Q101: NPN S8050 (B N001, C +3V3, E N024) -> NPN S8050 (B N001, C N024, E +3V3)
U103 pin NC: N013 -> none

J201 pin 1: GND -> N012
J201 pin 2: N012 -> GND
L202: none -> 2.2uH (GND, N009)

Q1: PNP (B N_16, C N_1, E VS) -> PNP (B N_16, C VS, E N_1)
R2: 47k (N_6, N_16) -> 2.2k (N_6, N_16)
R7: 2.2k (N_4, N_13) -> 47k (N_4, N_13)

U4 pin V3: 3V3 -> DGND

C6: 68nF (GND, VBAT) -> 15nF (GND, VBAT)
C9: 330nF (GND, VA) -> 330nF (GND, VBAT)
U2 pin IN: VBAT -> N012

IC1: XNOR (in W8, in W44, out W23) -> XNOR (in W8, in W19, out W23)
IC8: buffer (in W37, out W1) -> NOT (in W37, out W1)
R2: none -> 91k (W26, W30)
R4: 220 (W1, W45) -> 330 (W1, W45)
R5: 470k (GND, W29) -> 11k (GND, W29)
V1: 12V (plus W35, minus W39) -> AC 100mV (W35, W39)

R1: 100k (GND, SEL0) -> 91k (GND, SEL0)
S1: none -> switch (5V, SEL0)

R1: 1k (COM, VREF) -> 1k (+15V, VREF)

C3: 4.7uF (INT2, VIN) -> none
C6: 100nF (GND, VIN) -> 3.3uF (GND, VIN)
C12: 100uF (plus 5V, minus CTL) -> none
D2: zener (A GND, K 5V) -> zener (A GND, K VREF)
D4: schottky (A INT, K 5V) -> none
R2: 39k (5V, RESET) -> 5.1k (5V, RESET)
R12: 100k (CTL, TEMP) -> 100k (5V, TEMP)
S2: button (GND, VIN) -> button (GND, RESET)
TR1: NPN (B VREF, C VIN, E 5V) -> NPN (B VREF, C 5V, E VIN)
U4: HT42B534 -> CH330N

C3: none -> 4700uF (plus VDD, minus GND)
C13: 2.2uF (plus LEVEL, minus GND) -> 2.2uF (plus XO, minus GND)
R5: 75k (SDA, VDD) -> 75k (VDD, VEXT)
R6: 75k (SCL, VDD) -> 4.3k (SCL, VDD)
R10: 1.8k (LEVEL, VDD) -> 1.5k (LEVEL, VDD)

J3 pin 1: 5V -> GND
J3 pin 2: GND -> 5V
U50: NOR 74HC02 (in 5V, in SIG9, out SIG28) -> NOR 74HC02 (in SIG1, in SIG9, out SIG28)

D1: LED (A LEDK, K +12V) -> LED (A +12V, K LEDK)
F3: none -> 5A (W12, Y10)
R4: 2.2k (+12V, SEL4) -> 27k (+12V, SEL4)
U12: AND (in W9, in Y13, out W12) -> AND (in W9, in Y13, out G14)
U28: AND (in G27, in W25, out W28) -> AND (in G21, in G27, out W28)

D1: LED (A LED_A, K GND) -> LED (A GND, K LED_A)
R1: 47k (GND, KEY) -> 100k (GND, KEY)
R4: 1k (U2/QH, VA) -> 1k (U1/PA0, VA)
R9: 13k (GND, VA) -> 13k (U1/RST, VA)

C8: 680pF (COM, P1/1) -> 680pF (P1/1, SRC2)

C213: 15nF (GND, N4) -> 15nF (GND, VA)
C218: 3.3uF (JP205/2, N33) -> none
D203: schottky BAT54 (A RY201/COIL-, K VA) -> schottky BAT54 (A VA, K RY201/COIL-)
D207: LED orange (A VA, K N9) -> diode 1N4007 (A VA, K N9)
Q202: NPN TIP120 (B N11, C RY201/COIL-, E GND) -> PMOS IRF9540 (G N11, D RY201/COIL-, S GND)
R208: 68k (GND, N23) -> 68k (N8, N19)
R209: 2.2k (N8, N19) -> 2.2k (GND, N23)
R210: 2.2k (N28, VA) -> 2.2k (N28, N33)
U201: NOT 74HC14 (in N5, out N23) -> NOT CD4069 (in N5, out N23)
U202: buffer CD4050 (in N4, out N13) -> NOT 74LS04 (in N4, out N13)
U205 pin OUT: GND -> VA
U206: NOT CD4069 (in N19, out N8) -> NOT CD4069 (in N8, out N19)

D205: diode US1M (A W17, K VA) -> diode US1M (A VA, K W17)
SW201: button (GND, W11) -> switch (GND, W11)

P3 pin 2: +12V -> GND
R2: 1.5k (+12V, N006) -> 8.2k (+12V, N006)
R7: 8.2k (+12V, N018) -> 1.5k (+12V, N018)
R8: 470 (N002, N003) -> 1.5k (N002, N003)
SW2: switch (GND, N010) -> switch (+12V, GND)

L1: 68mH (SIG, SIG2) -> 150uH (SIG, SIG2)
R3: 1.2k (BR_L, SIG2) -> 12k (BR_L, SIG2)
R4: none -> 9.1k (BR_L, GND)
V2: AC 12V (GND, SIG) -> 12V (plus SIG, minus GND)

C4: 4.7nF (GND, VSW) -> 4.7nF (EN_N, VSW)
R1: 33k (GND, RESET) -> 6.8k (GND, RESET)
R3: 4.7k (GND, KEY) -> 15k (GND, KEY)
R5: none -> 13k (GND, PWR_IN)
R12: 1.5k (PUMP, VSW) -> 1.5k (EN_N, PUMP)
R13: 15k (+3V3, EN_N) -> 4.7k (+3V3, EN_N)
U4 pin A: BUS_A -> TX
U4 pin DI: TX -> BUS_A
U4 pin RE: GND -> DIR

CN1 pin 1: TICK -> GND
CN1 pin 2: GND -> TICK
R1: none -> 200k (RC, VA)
------
## How to complete this task
Retype all the records above without changing a word.

## Solution
Q101: NPN S8050 (B N001, C +3V3, E N024) -> NPN S8050 (B N001, C N024, E +3V3)
U103 pin NC: N013 -> none

J201 pin 1: GND -> N012
J201 pin 2: N012 -> GND
L202: none -> 2.2uH (GND, N009)

Q1: PNP (B N_16, C N_1, E VS) -> PNP (B N_16, C VS, E N_1)
R2: 47k (N_6, N_16) -> 2.2k (N_6, N_16)
R7: 2.2k (N_4, N_13) -> 47k (N_4, N_13)

U4 pin V3: 3V3 -> DGND

C6: 68nF (GND, VBAT) -> 15nF (GND, VBAT)
C9: 330nF (GND, VA) -> 330nF (GND, VBAT)
U2 pin IN: VBAT -> N012

IC1: XNOR (in W8, in W44, out W23) -> XNOR (in W8, in W19, out W23)
IC8: buffer (in W37, out W1) -> NOT (in W37, out W1)
R2: none -> 91k (W26, W30)
R4: 220 (W1, W45) -> 330 (W1, W45)
R5: 470k (GND, W29) -> 11k (GND, W29)
V1: 12V (plus W35, minus W39) -> AC 100mV (W35, W39)

R1: 100k (GND, SEL0) -> 91k (GND, SEL0)
S1: none -> switch (5V, SEL0)

R1: 1k (COM, VREF) -> 1k (+15V, VREF)

C3: 4.7uF (INT2, VIN) -> none
C6: 100nF (GND, VIN) -> 3.3uF (GND, VIN)
C12: 100uF (plus 5V, minus CTL) -> none
D2: zener (A GND, K 5V) -> zener (A GND, K VREF)
D4: schottky (A INT, K 5V) -> none
R2: 39k (5V, RESET) -> 5.1k (5V, RESET)
R12: 100k (CTL, TEMP) -> 100k (5V, TEMP)
S2: button (GND, VIN) -> button (GND, RESET)
TR1: NPN (B VREF, C VIN, E 5V) -> NPN (B VREF, C 5V, E VIN)
U4: HT42B534 -> CH330N

C3: none -> 4700uF (plus VDD, minus GND)
C13: 2.2uF (plus LEVEL, minus GND) -> 2.2uF (plus XO, minus GND)
R5: 75k (SDA, VDD) -> 75k (VDD, VEXT)
R6: 75k (SCL, VDD) -> 4.3k (SCL, VDD)
R10: 1.8k (LEVEL, VDD) -> 1.5k (LEVEL, VDD)

J3 pin 1: 5V -> GND
J3 pin 2: GND -> 5V
U50: NOR 74HC02 (in 5V, in SIG9, out SIG28) -> NOR 74HC02 (in SIG1, in SIG9, out SIG28)

D1: LED (A LEDK, K +12V) -> LED (A +12V, K LEDK)
F3: none -> 5A (W12, Y10)
R4: 2.2k (+12V, SEL4) -> 27k (+12V, SEL4)
U12: AND (in W9, in Y13, out W12) -> AND (in W9, in Y13, out G14)
U28: AND (in G27, in W25, out W28) -> AND (in G21, in G27, out W28)

D1: LED (A LED_A, K GND) -> LED (A GND, K LED_A)
R1: 47k (GND, KEY) -> 100k (GND, KEY)
R4: 1k (U2/QH, VA) -> 1k (U1/PA0, VA)
R9: 13k (GND, VA) -> 13k (U1/RST, VA)

C8: 680pF (COM, P1/1) -> 680pF (P1/1, SRC2)

C213: 15nF (GND, N4) -> 15nF (GND, VA)
C218: 3.3uF (JP205/2, N33) -> none
D203: schottky BAT54 (A RY201/COIL-, K VA) -> schottky BAT54 (A VA, K RY201/COIL-)
D207: LED orange (A VA, K N9) -> diode 1N4007 (A VA, K N9)
Q202: NPN TIP120 (B N11, C RY201/COIL-, E GND) -> PMOS IRF9540 (G N11, D RY201/COIL-, S GND)
R208: 68k (GND, N23) -> 68k (N8, N19)
R209: 2.2k (N8, N19) -> 2.2k (GND, N23)
R210: 2.2k (N28, VA) -> 2.2k (N28, N33)
U201: NOT 74HC14 (in N5, out N23) -> NOT CD4069 (in N5, out N23)
U202: buffer CD4050 (in N4, out N13) -> NOT 74LS04 (in N4, out N13)
U205 pin OUT: GND -> VA
U206: NOT CD4069 (in N19, out N8) -> NOT CD4069 (in N8, out N19)

D205: diode US1M (A W17, K VA) -> diode US1M (A VA, K W17)
SW201: button (GND, W11) -> switch (GND, W11)

P3 pin 2: +12V -> GND
R2: 1.5k (+12V, N006) -> 8.2k (+12V, N006)
R7: 8.2k (+12V, N018) -> 1.5k (+12V, N018)
R8: 470 (N002, N003) -> 1.5k (N002, N003)
SW2: switch (GND, N010) -> switch (+12V, GND)

L1: 68mH (SIG, SIG2) -> 150uH (SIG, SIG2)
R3: 1.2k (BR_L, SIG2) -> 12k (BR_L, SIG2)
R4: none -> 9.1k (BR_L, GND)
V2: AC 12V (GND, SIG) -> 12V (plus SIG, minus GND)

C4: 4.7nF (GND, VSW) -> 4.7nF (EN_N, VSW)
R1: 33k (GND, RESET) -> 6.8k (GND, RESET)
R3: 4.7k (GND, KEY) -> 15k (GND, KEY)
R5: none -> 13k (GND, PWR_IN)
R12: 1.5k (PUMP, VSW) -> 1.5k (EN_N, PUMP)
R13: 15k (+3V3, EN_N) -> 4.7k (+3V3, EN_N)
U4 pin A: BUS_A -> TX
U4 pin DI: TX -> BUS_A
U4 pin RE: GND -> DIR

CN1 pin 1: TICK -> GND
CN1 pin 2: GND -> TICK
R1: none -> 200k (RC, VA)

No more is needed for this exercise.